== Task to carry out ==
In the records that follow, the lines from the one containing "gray circle: (477, 335) -> (510, 211), moved" to the one containing "black circle: (112, 52) -> (186, 101), moved", inclusive, are to be given again exactly.

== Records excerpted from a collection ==
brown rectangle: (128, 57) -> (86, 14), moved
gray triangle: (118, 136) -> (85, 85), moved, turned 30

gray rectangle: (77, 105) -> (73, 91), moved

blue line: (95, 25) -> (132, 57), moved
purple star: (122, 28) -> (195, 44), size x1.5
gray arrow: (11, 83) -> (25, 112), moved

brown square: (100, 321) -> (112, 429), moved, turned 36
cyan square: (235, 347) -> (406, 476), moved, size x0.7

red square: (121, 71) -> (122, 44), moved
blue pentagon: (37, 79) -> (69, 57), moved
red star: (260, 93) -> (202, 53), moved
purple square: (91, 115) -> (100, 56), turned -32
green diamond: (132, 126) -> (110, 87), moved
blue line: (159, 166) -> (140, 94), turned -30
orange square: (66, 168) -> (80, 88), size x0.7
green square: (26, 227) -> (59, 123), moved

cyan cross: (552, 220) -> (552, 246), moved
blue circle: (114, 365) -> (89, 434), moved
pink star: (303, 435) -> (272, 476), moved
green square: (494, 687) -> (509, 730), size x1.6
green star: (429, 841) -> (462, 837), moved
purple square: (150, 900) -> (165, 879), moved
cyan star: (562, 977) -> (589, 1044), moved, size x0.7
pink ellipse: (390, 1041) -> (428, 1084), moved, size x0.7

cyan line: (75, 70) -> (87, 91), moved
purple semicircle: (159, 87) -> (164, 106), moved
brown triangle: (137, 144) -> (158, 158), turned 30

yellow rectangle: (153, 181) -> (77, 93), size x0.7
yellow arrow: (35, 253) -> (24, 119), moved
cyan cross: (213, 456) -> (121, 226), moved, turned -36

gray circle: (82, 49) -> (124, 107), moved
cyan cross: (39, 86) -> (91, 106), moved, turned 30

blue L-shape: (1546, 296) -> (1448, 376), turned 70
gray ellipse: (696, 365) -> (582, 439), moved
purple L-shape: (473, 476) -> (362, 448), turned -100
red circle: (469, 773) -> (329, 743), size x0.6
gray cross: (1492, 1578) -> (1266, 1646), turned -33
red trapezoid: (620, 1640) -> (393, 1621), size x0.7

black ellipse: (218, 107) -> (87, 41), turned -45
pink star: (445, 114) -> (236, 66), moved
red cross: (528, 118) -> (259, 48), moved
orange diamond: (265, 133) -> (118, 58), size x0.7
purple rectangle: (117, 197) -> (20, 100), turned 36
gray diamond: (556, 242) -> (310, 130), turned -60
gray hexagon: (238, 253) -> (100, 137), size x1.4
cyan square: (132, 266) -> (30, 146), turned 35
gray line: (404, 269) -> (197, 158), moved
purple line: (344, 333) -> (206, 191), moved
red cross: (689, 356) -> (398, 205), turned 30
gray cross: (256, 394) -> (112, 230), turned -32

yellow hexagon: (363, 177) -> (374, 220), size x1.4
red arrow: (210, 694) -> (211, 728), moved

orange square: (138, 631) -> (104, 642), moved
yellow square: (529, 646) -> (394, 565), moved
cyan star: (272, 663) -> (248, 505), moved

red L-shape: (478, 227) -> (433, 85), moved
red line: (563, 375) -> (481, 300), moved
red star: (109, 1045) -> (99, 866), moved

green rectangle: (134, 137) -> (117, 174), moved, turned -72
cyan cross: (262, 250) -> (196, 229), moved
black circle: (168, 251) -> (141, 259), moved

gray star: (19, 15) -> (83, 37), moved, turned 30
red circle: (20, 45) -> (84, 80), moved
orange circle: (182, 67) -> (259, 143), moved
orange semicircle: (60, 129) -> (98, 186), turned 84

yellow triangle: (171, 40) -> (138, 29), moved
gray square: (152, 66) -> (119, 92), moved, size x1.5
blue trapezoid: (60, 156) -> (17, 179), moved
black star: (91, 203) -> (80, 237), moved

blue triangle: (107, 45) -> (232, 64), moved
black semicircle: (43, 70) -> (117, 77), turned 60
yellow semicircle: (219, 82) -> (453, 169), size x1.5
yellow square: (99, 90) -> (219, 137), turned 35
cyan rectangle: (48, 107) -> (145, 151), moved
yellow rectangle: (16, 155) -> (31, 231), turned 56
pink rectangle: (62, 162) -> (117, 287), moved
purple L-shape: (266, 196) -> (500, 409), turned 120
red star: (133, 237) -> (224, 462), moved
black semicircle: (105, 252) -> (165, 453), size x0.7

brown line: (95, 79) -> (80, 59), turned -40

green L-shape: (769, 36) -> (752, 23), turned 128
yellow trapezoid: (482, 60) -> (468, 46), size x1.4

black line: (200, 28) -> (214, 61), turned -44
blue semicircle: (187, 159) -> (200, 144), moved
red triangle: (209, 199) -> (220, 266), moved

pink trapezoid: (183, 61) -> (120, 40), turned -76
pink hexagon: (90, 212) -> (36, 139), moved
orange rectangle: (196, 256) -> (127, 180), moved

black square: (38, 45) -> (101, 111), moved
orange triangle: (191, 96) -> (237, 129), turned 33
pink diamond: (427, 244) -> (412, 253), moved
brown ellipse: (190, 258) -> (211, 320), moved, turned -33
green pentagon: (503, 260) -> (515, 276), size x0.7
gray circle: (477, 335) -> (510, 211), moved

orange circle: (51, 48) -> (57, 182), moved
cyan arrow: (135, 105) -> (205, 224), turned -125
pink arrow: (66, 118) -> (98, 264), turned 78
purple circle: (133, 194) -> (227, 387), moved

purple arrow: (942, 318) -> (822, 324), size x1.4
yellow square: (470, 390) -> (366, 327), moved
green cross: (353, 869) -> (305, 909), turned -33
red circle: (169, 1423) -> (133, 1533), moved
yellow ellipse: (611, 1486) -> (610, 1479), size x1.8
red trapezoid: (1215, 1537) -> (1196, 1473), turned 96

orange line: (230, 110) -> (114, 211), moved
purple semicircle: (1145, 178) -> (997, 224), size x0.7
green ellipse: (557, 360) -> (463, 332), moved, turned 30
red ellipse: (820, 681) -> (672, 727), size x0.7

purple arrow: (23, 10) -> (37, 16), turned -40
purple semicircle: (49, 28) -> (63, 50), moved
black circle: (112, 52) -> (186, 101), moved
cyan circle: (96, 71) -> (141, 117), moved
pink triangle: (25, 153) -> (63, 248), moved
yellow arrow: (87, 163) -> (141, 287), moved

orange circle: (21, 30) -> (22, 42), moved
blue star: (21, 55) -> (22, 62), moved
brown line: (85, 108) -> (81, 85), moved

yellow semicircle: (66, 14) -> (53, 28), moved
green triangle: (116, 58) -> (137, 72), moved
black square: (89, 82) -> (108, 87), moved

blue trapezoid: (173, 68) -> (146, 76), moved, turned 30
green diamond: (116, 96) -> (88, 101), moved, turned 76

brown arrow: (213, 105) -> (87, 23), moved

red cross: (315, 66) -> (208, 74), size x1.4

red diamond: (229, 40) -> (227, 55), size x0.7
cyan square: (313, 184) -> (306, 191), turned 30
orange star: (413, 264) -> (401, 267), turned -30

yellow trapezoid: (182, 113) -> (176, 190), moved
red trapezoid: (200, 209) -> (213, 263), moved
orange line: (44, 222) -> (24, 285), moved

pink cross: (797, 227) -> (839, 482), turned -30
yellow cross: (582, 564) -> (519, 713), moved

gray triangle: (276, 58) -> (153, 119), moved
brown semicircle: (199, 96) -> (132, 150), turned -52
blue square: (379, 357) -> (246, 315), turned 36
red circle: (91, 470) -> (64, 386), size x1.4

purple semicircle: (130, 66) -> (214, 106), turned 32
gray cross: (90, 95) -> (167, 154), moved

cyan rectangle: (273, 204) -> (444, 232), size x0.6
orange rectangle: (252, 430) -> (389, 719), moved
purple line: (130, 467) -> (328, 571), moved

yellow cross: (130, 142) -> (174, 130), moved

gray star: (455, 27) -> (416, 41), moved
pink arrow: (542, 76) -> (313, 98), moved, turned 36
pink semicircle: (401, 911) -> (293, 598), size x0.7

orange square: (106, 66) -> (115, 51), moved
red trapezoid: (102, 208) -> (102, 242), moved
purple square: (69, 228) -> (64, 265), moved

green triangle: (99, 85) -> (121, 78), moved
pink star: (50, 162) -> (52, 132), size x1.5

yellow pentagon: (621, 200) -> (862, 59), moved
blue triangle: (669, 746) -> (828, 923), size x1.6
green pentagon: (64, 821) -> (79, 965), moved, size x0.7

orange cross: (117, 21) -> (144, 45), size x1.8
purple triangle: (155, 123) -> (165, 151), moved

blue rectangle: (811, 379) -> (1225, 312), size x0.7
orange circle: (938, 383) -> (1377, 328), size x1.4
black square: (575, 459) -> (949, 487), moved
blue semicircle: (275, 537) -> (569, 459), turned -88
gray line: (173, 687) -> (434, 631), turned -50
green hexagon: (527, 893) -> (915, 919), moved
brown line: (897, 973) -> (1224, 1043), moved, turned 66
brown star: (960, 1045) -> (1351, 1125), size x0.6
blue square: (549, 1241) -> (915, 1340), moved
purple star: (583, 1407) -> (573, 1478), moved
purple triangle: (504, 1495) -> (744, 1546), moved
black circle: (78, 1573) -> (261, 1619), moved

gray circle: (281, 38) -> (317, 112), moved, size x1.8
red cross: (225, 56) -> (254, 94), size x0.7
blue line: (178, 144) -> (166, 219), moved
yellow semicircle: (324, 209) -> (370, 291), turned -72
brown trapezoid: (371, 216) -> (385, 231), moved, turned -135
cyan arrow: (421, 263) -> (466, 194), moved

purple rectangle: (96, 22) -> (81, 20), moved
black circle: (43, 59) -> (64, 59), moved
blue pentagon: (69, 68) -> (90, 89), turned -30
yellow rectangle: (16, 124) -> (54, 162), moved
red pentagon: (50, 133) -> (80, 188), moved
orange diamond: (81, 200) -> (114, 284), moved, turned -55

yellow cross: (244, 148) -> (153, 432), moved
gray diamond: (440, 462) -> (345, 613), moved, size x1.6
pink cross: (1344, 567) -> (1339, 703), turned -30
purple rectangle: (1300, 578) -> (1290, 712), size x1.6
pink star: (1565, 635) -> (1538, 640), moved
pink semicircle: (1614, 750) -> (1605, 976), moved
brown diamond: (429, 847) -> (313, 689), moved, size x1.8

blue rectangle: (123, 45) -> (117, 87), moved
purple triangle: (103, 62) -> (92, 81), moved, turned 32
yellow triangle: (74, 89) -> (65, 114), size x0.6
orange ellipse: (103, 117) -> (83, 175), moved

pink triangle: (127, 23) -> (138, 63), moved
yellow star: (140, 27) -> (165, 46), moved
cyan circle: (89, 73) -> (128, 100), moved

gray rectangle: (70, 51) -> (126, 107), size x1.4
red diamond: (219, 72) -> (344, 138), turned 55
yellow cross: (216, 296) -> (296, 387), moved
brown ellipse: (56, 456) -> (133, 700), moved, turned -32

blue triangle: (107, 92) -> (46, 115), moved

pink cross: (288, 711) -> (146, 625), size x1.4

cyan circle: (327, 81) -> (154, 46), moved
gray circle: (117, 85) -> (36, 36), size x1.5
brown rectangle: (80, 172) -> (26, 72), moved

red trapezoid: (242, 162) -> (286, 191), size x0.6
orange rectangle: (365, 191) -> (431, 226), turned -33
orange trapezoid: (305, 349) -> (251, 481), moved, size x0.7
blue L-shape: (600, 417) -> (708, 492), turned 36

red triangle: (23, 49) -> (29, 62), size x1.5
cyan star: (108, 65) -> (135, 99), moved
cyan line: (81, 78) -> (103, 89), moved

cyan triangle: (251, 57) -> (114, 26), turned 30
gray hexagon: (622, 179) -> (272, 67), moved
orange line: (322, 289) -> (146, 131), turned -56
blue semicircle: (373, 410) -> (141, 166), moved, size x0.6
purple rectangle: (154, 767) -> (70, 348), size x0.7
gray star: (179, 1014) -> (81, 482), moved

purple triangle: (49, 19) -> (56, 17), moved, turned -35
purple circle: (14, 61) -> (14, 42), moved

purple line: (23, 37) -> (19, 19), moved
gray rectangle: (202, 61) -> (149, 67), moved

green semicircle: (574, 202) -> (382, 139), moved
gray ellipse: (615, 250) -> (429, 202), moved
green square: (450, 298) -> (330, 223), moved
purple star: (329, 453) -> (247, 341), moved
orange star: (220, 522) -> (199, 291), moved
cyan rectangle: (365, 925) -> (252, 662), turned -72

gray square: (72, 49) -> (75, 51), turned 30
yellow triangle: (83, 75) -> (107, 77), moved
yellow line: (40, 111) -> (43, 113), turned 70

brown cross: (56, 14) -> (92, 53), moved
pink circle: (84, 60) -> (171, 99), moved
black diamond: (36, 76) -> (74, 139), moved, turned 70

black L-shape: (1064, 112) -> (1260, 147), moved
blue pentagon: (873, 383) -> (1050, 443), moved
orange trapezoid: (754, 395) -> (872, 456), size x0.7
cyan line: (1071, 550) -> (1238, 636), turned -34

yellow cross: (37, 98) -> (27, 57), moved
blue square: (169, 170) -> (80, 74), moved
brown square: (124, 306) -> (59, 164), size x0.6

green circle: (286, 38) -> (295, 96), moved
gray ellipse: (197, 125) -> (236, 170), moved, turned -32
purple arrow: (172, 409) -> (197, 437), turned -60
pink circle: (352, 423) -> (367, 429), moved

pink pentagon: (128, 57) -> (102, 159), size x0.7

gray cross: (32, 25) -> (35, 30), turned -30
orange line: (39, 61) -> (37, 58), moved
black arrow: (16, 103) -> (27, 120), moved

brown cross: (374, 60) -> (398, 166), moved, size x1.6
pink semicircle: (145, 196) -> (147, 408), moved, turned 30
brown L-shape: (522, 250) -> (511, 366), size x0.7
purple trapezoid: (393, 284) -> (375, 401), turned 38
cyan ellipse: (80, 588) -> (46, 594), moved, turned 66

== Exercise solution ==
gray circle: (477, 335) -> (510, 211), moved

orange circle: (51, 48) -> (57, 182), moved
cyan arrow: (135, 105) -> (205, 224), turned -125
pink arrow: (66, 118) -> (98, 264), turned 78
purple circle: (133, 194) -> (227, 387), moved

purple arrow: (942, 318) -> (822, 324), size x1.4
yellow square: (470, 390) -> (366, 327), moved
green cross: (353, 869) -> (305, 909), turned -33
red circle: (169, 1423) -> (133, 1533), moved
yellow ellipse: (611, 1486) -> (610, 1479), size x1.8
red trapezoid: (1215, 1537) -> (1196, 1473), turned 96

orange line: (230, 110) -> (114, 211), moved
purple semicircle: (1145, 178) -> (997, 224), size x0.7
green ellipse: (557, 360) -> (463, 332), moved, turned 30
red ellipse: (820, 681) -> (672, 727), size x0.7

purple arrow: (23, 10) -> (37, 16), turned -40
purple semicircle: (49, 28) -> (63, 50), moved
black circle: (112, 52) -> (186, 101), moved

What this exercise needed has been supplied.